Going down the listing below, print exactly each line from the one with "D6: diode 1N4001" up to and including the one with "U2 pin in-: W9 -> GND", and skip the rest.

## RECORDS SHOWN:

------

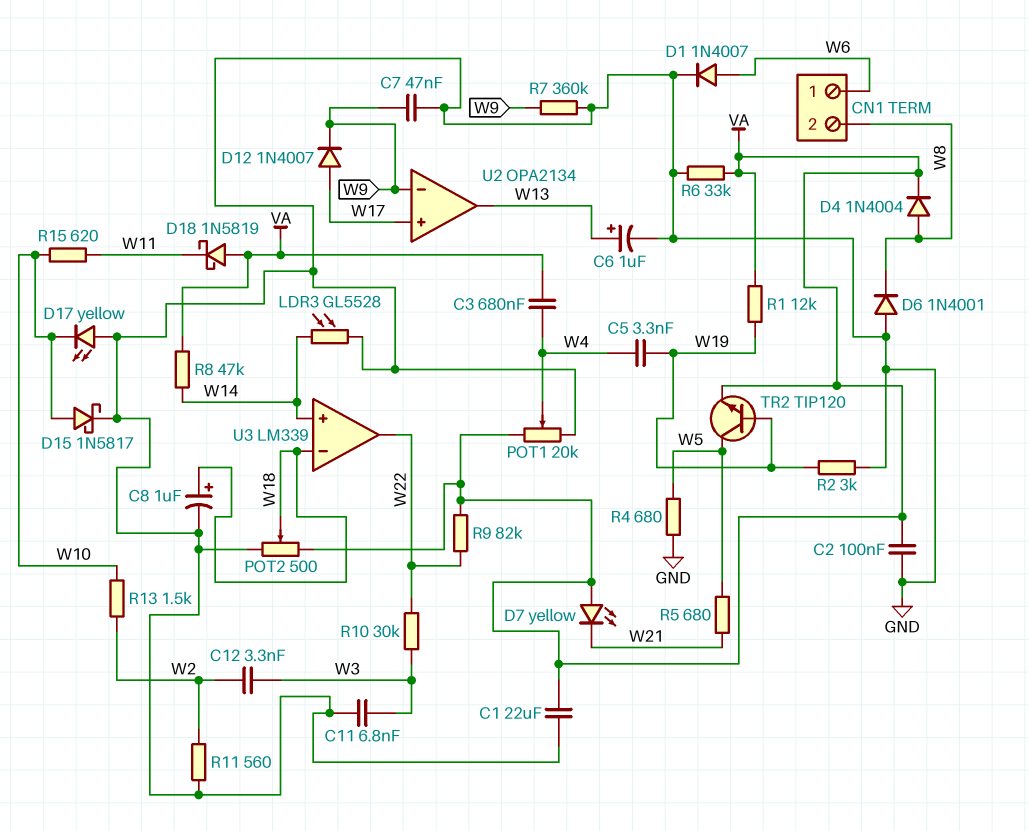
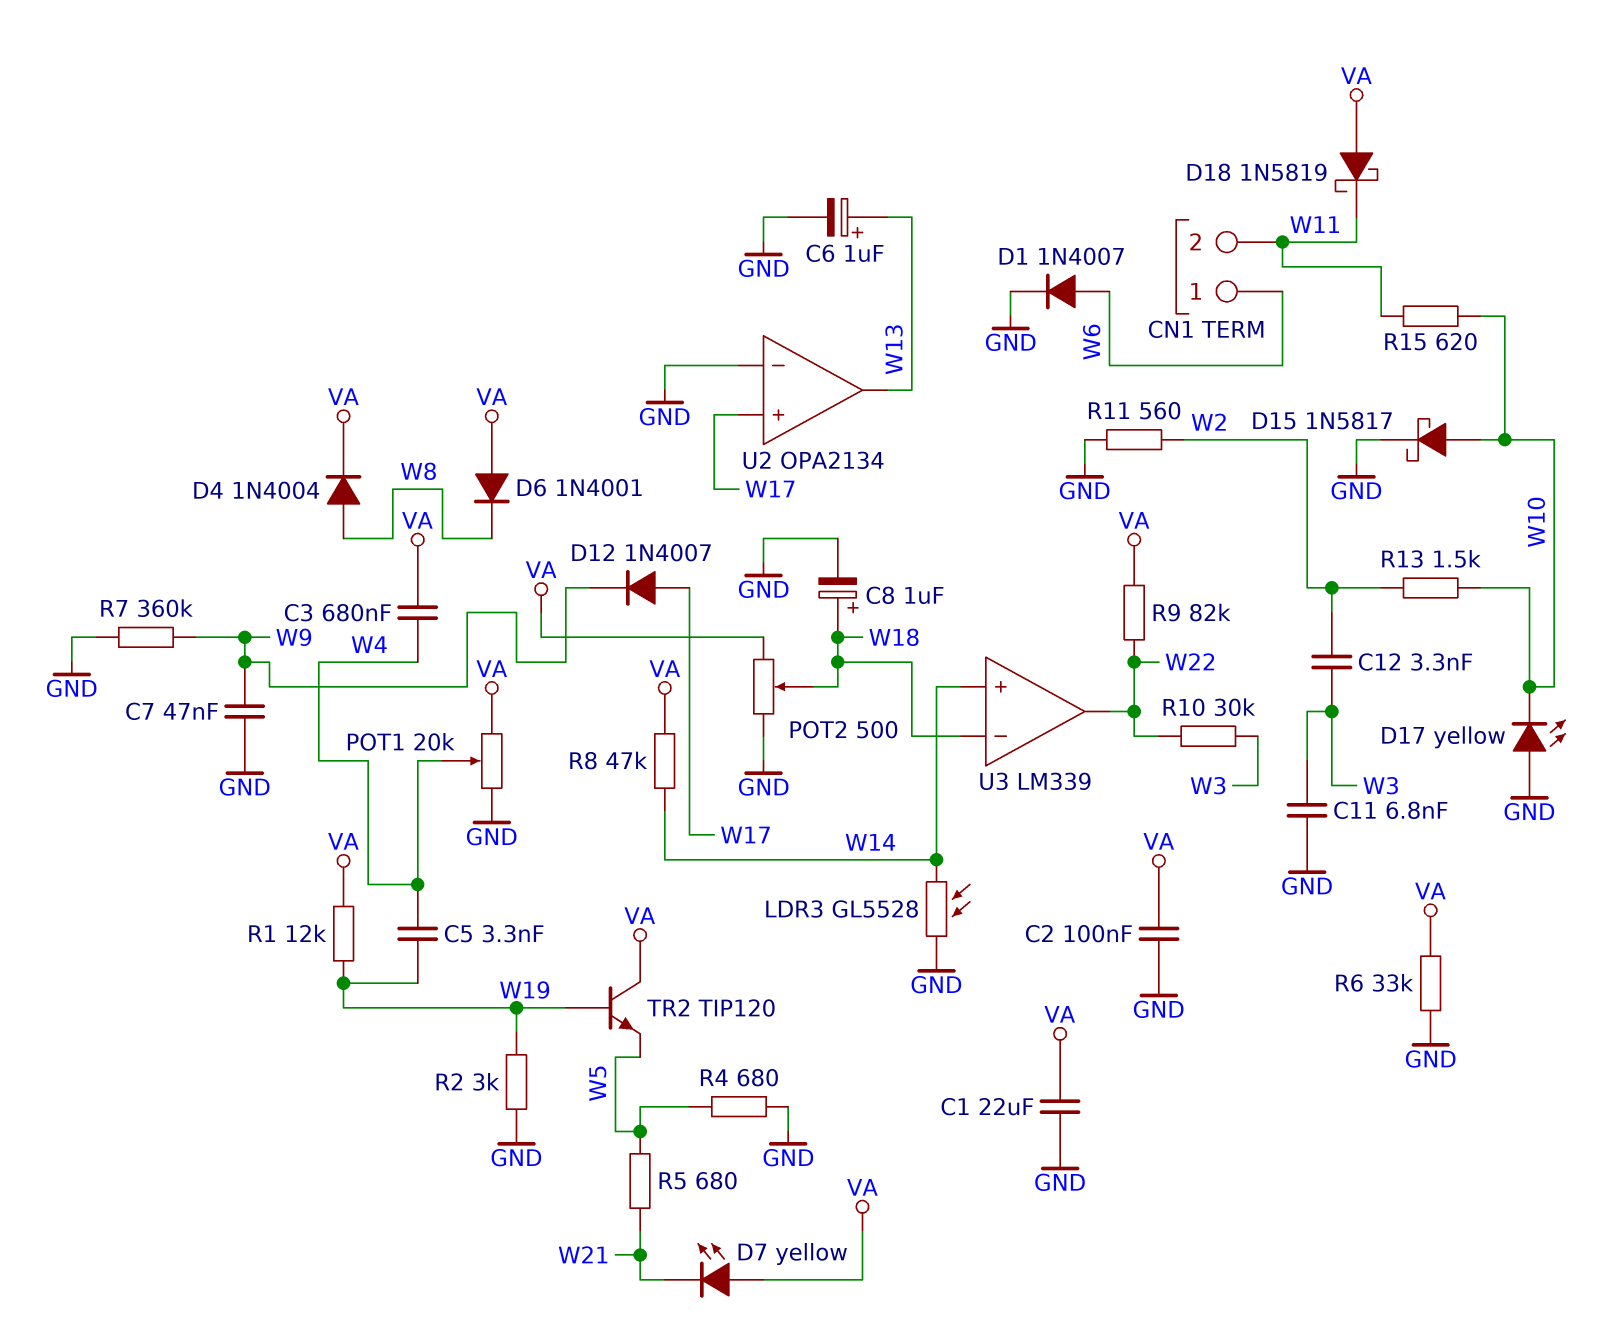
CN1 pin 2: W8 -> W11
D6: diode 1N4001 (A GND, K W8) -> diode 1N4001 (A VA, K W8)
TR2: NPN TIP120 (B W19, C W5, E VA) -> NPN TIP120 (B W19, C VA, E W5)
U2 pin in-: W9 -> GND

------

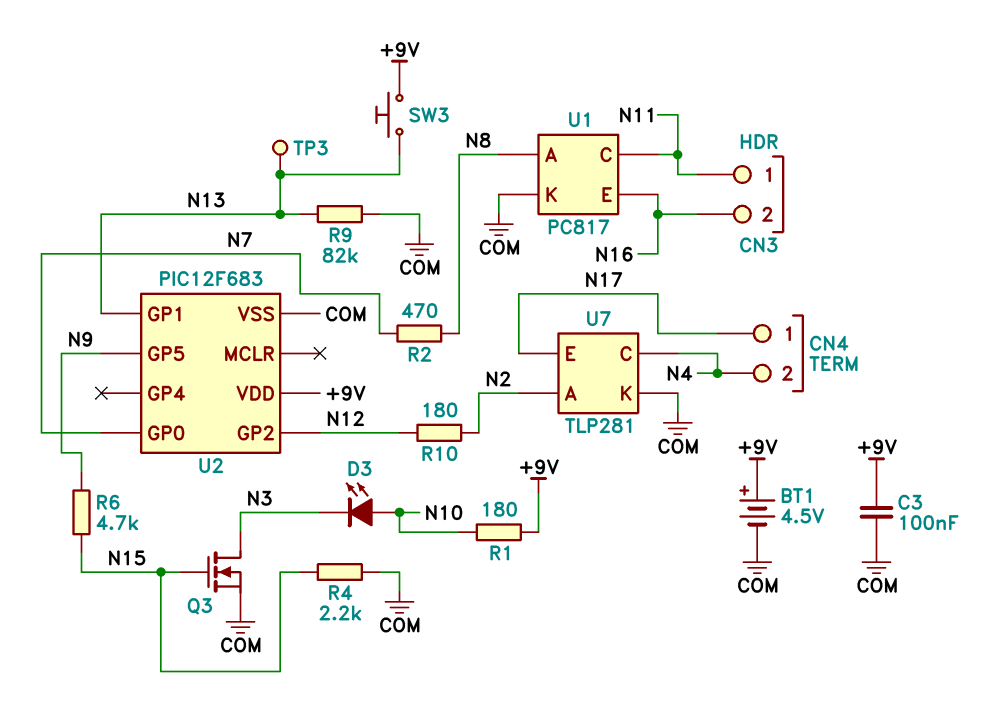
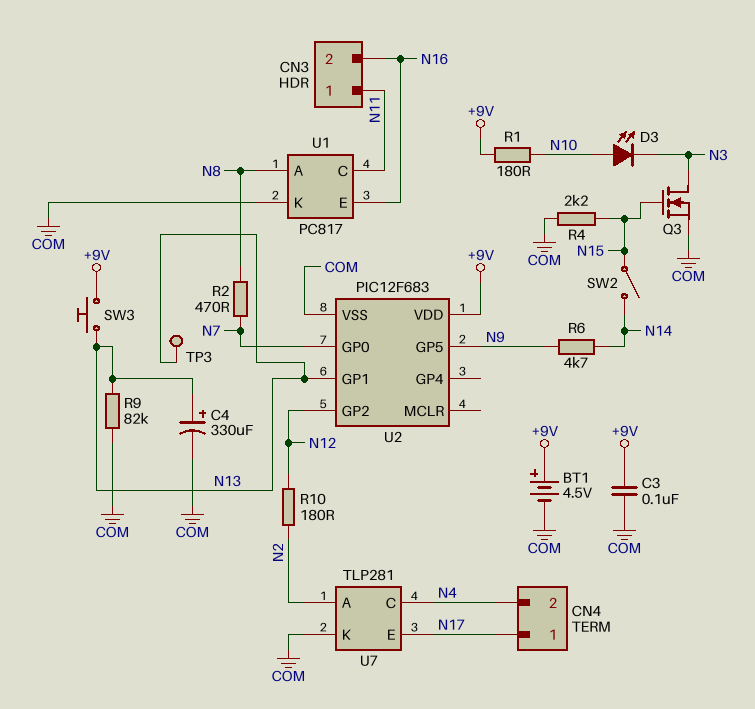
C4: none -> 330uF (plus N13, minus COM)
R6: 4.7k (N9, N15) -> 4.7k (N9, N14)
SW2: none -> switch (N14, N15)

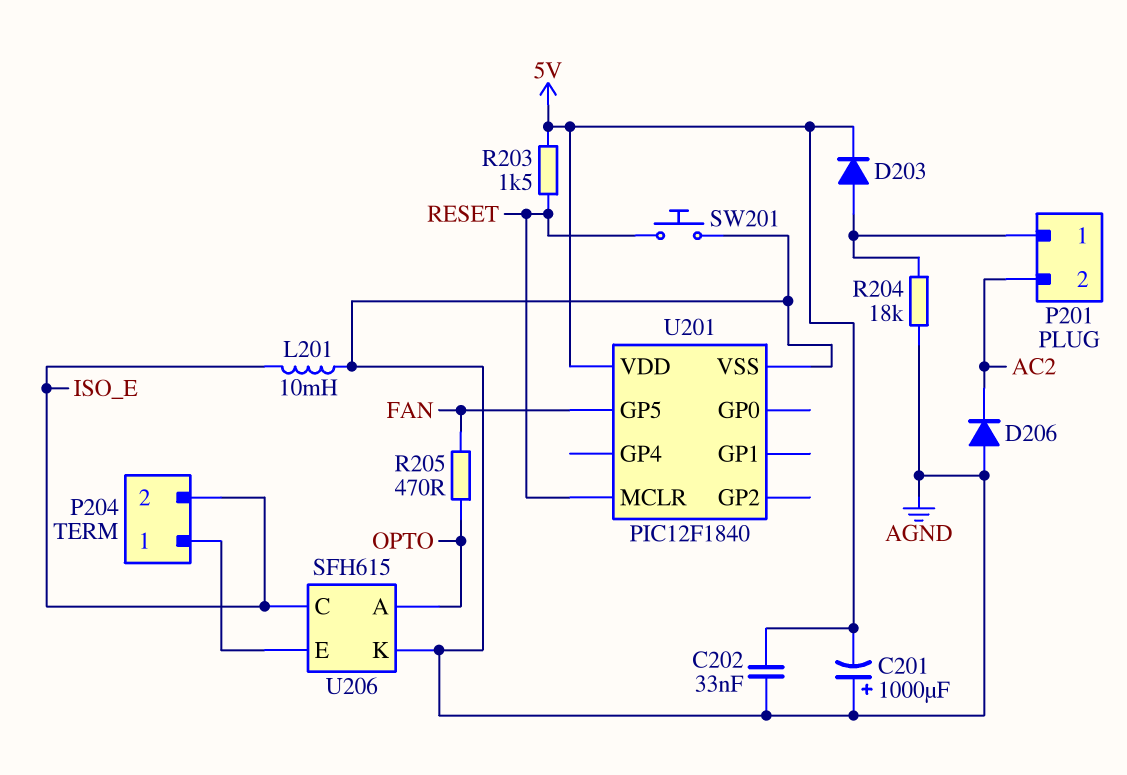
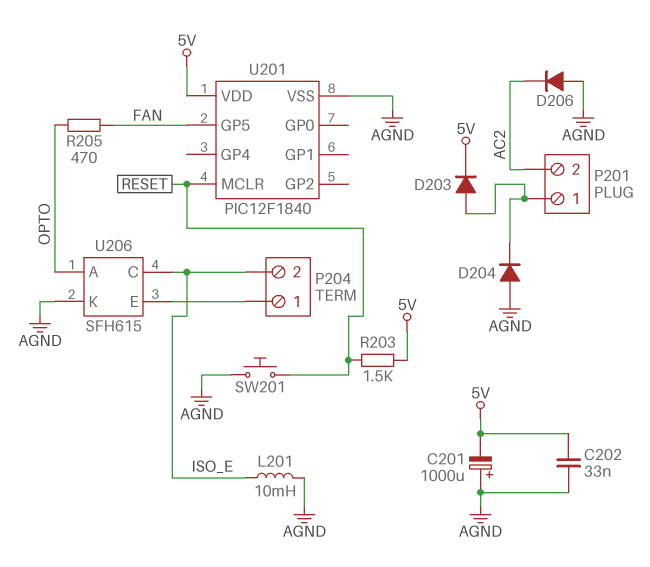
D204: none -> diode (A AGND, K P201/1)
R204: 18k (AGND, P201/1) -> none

------

## ANSWER:
D6: diode 1N4001 (A GND, K W8) -> diode 1N4001 (A VA, K W8)
TR2: NPN TIP120 (B W19, C W5, E VA) -> NPN TIP120 (B W19, C VA, E W5)
U2 pin in-: W9 -> GND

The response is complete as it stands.